▶ **THE PROBLEM**
Please copy the listing below word for word, starting at its first line and stopping after the line that contains "Identify the location of empty". Leave out the pictures.

Stored items
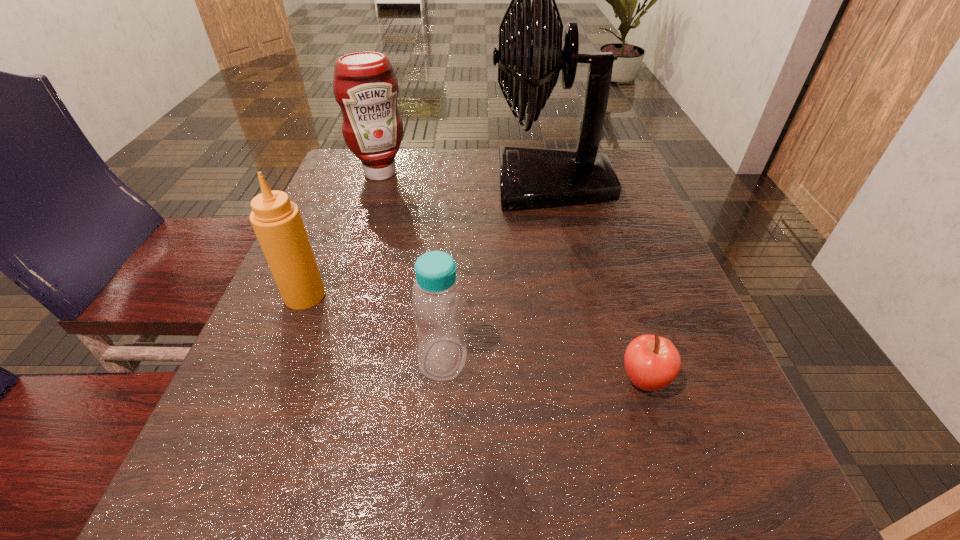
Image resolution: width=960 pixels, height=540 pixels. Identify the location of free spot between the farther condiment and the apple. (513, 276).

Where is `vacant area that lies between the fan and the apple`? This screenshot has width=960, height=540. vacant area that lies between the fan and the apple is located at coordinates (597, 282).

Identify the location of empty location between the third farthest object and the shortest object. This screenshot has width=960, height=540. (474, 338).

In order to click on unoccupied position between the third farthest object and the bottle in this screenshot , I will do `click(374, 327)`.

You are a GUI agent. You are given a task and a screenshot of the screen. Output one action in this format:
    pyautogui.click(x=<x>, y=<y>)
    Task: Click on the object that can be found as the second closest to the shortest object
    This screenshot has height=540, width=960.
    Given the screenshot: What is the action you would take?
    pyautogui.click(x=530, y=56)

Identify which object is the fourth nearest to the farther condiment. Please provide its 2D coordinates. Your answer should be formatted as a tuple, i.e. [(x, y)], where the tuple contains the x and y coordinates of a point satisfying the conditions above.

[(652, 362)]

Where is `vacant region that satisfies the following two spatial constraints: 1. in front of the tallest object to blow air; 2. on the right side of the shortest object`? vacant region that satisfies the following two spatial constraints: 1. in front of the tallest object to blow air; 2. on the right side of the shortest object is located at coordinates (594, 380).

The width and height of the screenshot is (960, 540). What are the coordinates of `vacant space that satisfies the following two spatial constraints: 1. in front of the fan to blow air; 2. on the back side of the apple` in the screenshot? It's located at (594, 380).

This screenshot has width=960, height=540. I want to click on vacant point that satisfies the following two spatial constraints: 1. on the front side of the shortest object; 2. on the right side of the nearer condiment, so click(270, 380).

▶ **TASK ANSWER**
Image resolution: width=960 pixels, height=540 pixels. Identify the location of free spot between the farther condiment and the apple. (513, 276).

Where is `vacant area that lies between the fan and the apple`? This screenshot has width=960, height=540. vacant area that lies between the fan and the apple is located at coordinates (597, 282).

Identify the location of empty location between the third farthest object and the shortest object. This screenshot has width=960, height=540. (474, 338).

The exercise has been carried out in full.